START

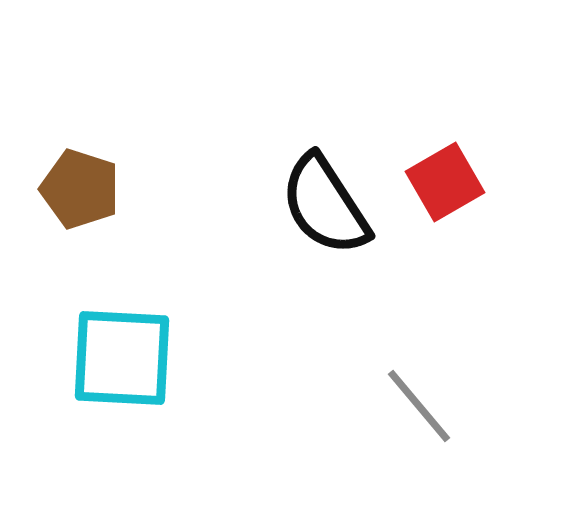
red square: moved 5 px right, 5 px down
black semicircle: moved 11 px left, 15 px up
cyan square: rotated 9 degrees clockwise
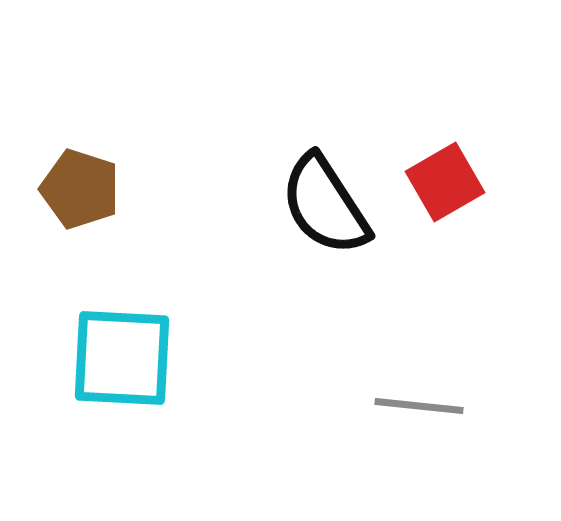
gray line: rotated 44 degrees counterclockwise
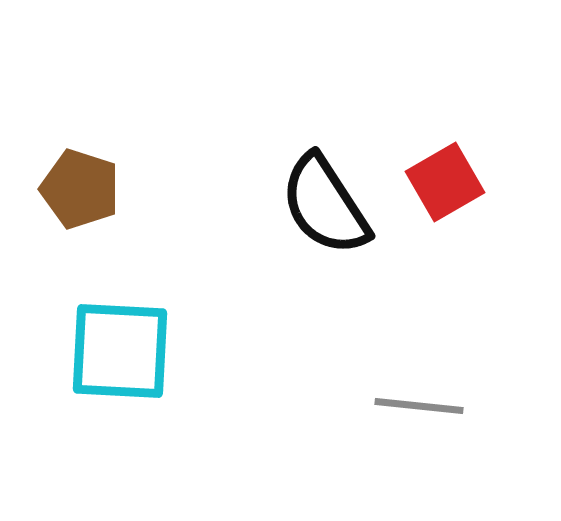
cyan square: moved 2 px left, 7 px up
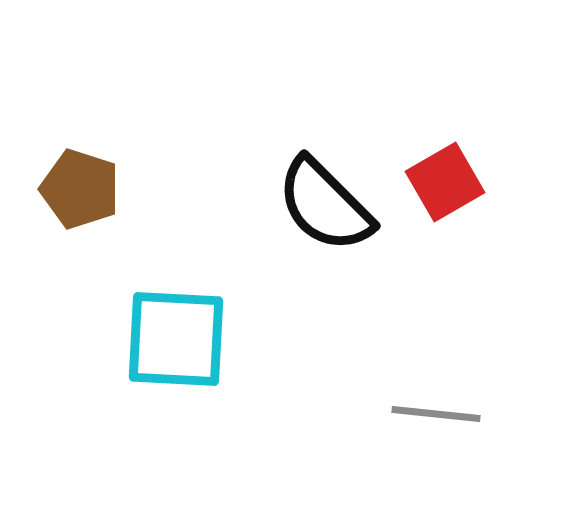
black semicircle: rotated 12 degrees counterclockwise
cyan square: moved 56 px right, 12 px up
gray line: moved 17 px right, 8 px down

END
START

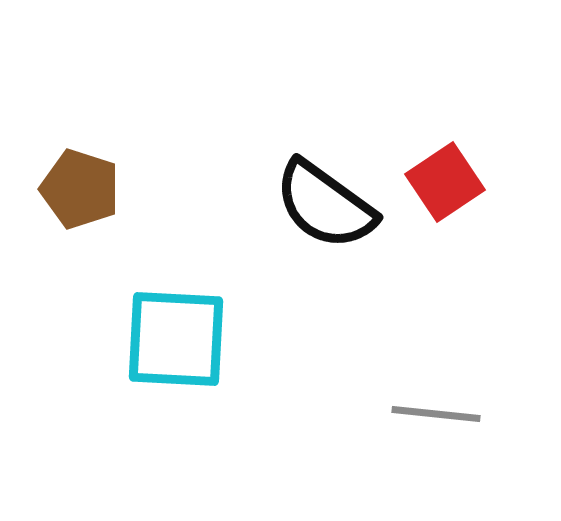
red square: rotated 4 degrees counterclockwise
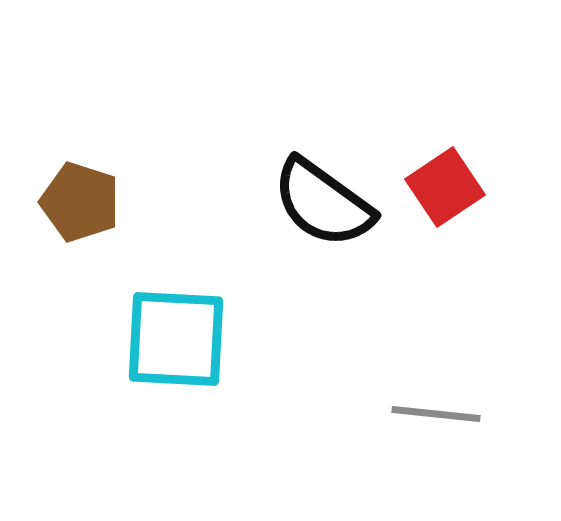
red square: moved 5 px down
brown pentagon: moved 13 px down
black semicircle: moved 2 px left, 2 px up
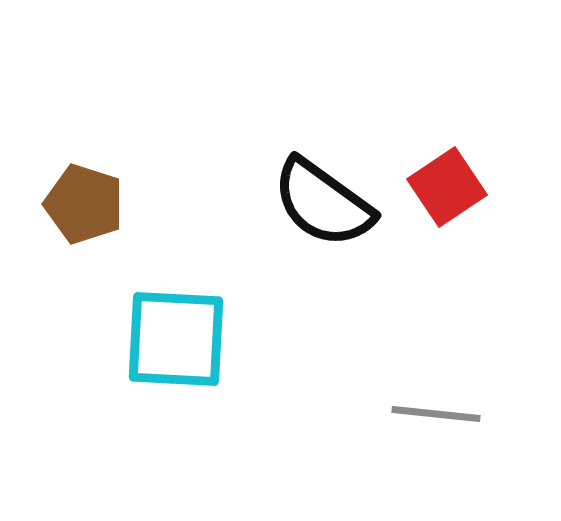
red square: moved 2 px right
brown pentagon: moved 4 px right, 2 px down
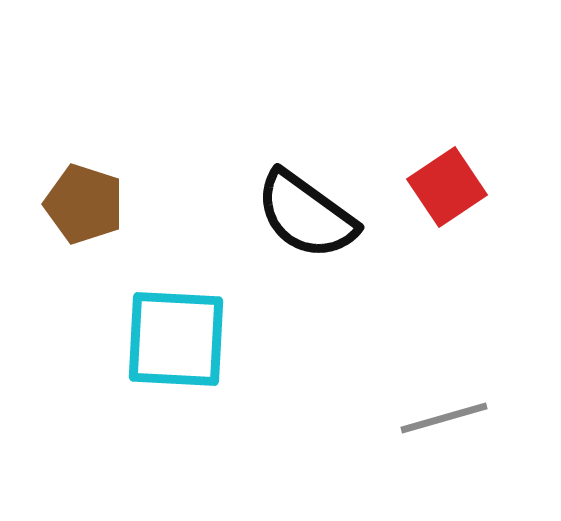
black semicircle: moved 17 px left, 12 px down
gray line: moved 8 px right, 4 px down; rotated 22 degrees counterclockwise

END

▶ **WHAT YOU HAVE TO DO**: Rename "cyan square" to "teal square" in the data, and write out everything from the line that contains "red square: moved 5 px right, 5 px down" down to the line that contains "cyan square: moved 2 px left, 7 px up", with no other changes. Leave the pictures out of your answer.

▶ **ANSWER TO THIS TASK**:
red square: moved 5 px right, 5 px down
black semicircle: moved 11 px left, 15 px up
teal square: rotated 9 degrees clockwise
gray line: rotated 44 degrees counterclockwise
teal square: moved 2 px left, 7 px up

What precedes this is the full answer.